→ Work required:
Render the material as a Markdown table with the columns Row and Line. Start at the line containing "The brown leather jacket at center requires", stop after the line containing "The point at", number each row, and leave out blank lines.

····················

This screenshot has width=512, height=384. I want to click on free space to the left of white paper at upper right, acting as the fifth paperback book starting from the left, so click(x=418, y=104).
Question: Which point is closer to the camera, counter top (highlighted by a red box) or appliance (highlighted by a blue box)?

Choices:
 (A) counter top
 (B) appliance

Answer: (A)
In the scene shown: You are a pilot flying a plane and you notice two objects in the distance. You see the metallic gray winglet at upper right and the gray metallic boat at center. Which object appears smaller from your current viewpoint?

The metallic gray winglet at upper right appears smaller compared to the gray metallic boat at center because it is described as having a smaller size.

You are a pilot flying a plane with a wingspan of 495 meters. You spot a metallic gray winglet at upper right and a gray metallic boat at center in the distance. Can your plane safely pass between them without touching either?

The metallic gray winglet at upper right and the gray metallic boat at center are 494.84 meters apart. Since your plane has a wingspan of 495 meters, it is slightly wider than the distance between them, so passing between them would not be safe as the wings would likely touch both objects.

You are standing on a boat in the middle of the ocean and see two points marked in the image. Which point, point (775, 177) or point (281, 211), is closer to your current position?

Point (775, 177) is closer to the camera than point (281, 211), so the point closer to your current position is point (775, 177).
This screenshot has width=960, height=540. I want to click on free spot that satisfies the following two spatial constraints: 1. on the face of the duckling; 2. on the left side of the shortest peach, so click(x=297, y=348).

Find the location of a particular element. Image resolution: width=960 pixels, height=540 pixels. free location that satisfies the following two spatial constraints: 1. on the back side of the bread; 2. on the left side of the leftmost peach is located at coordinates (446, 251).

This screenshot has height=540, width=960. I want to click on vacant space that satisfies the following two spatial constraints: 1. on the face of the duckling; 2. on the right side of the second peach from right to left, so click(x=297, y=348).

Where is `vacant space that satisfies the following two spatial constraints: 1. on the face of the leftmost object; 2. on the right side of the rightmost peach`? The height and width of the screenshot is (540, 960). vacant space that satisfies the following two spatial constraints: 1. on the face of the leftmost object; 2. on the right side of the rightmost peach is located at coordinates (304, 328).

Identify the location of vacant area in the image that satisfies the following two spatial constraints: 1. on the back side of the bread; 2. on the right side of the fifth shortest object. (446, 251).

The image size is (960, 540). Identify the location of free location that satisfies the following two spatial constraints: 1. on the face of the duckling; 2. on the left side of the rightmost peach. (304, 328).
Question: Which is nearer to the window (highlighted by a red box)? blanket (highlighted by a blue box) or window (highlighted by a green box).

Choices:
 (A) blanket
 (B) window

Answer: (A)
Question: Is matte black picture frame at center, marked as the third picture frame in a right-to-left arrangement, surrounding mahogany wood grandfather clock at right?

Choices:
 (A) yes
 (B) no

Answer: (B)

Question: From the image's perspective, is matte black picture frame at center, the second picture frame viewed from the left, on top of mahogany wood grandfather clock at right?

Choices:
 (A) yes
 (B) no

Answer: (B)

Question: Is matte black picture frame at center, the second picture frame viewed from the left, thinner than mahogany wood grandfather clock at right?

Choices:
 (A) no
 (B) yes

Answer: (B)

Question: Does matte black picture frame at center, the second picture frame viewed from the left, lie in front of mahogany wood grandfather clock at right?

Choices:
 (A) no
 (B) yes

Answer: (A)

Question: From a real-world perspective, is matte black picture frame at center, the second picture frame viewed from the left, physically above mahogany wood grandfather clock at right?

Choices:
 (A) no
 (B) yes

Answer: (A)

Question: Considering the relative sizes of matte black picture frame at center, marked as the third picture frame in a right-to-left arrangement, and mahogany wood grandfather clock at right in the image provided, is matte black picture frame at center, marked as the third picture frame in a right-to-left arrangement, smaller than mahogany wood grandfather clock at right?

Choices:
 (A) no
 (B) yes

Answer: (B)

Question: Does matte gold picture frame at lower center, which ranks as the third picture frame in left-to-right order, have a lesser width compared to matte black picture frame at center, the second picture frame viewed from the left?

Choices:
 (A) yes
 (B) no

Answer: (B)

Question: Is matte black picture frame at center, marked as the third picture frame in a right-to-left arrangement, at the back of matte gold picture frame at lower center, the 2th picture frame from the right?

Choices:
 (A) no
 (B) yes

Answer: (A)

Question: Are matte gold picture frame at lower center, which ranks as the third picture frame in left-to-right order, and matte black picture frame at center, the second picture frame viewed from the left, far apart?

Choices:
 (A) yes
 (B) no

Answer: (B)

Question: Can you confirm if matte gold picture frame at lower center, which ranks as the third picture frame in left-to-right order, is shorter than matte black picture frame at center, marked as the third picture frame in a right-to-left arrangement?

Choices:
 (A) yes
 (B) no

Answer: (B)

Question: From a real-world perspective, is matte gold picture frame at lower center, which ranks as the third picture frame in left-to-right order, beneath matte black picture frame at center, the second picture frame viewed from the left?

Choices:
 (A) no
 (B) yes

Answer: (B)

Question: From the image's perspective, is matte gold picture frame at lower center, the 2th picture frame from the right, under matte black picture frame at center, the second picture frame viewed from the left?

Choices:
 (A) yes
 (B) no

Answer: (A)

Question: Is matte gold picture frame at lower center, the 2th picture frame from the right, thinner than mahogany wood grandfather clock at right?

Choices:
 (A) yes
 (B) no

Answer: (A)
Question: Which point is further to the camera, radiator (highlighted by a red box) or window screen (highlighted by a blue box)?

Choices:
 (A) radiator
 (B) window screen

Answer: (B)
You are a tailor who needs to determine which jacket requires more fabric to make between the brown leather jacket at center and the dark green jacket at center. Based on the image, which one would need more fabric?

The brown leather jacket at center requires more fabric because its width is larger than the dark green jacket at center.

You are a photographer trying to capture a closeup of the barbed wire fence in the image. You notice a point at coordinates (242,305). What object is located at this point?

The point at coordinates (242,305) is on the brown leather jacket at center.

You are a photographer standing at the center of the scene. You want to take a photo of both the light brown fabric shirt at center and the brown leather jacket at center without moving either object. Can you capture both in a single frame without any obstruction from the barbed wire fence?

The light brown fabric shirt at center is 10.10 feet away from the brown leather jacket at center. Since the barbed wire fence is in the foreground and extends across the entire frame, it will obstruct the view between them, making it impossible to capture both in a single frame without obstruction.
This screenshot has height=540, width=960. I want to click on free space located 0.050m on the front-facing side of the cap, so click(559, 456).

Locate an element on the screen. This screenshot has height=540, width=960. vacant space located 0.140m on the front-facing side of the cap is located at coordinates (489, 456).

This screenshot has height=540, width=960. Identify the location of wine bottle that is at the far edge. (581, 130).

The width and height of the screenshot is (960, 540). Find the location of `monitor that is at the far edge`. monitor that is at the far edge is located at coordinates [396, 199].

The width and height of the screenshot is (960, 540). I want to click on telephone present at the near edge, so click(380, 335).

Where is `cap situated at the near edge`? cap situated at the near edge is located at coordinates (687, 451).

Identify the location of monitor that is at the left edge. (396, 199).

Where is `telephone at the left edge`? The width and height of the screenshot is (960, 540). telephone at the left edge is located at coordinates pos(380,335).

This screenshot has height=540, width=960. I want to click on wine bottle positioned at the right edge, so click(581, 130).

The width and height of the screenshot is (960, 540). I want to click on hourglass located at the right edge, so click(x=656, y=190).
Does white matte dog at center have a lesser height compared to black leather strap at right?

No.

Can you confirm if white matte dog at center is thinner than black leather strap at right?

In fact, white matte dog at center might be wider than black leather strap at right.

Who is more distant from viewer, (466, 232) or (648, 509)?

····················

→ Worked solution:
| Row | Line |
|---|---|
| 1 | The brown leather jacket at center requires more fabric because its width is larger than the dark green jacket at center. |
| 2 | You are a photographer trying to capture a closeup of the barbed wire fence in the image. You notice a point at coordinates (242,305). What object is located at this point? |
| 3 | The point at coordinates (242,305) is on the brown leather jacket at center. |